Each record beneath this line is to be copied exactly.

(Dataset entries)
--- START ---

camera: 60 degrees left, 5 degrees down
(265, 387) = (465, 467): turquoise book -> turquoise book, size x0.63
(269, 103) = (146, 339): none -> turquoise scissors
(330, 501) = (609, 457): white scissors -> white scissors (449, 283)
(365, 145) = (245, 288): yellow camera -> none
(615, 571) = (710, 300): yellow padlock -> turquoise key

--- END ---

OUTPUT.
camera: 60 degrees left, 5 degrees down
(265, 387) = (465, 467): turquoise book -> turquoise book, size x0.63
(269, 103) = (146, 339): none -> turquoise scissors
(330, 501) = (609, 457): white scissors -> white scissors (449, 283)
(365, 145) = (245, 288): yellow camera -> none
(615, 571) = (710, 300): yellow padlock -> turquoise key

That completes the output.